Work instructions
In the records below, find the line that contains "(300, 416) = (557, 110): green" and the line that contains "(423, 264) = (423, 312): none -> yellow lemon". Set down exactly those lines and every line between them, and nothing more.

Data section
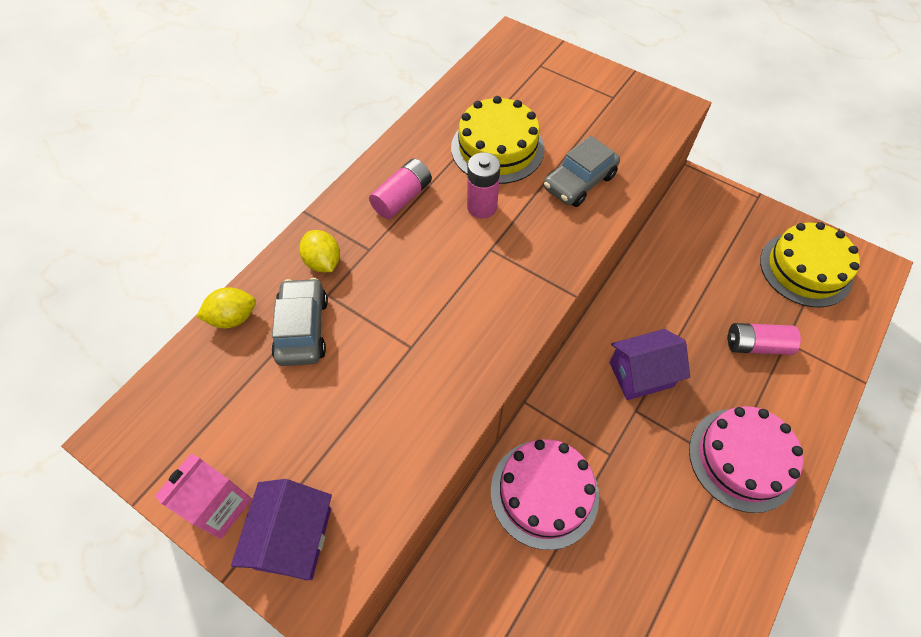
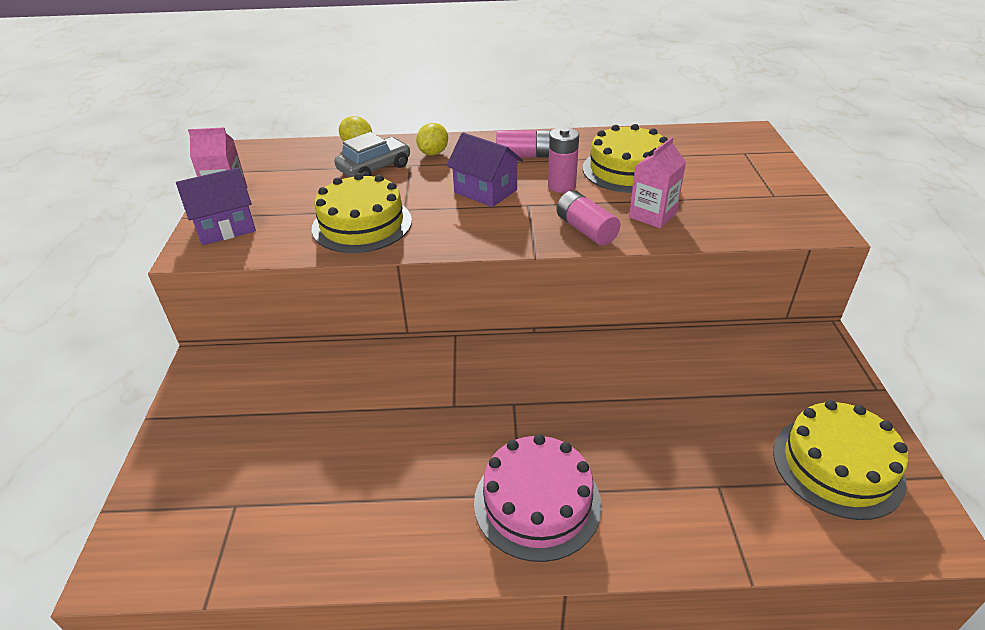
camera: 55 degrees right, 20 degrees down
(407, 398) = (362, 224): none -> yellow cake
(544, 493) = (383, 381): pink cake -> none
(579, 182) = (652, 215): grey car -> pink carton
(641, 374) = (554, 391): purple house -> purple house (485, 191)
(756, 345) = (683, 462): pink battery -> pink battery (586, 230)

==

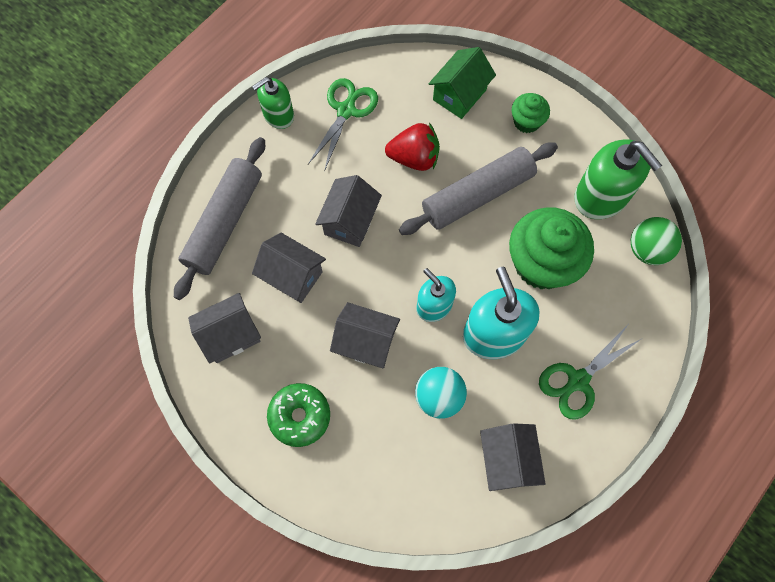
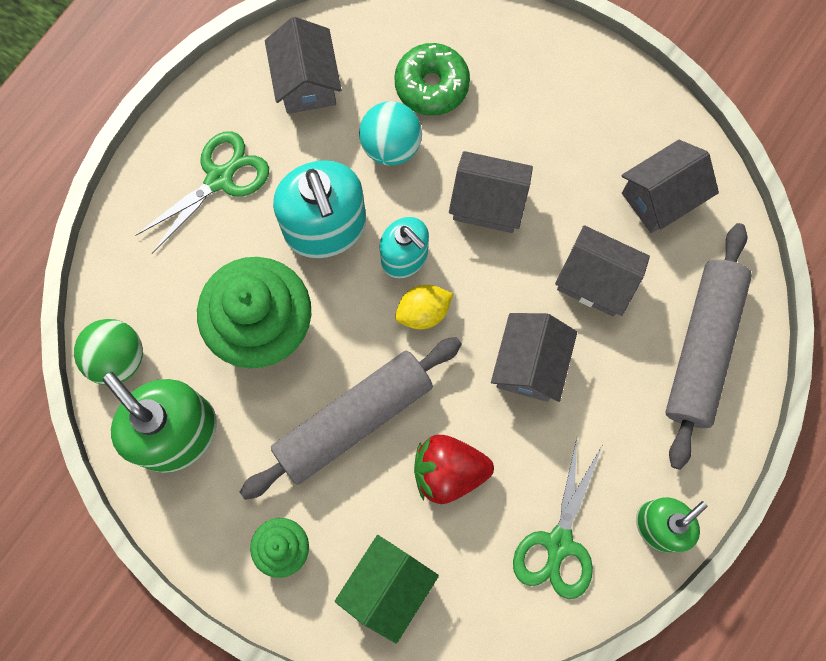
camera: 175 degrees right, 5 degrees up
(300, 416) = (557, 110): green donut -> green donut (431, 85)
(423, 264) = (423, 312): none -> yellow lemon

Solved problem
(300, 416) = (557, 110): green donut -> green donut (431, 85)
(423, 264) = (423, 312): none -> yellow lemon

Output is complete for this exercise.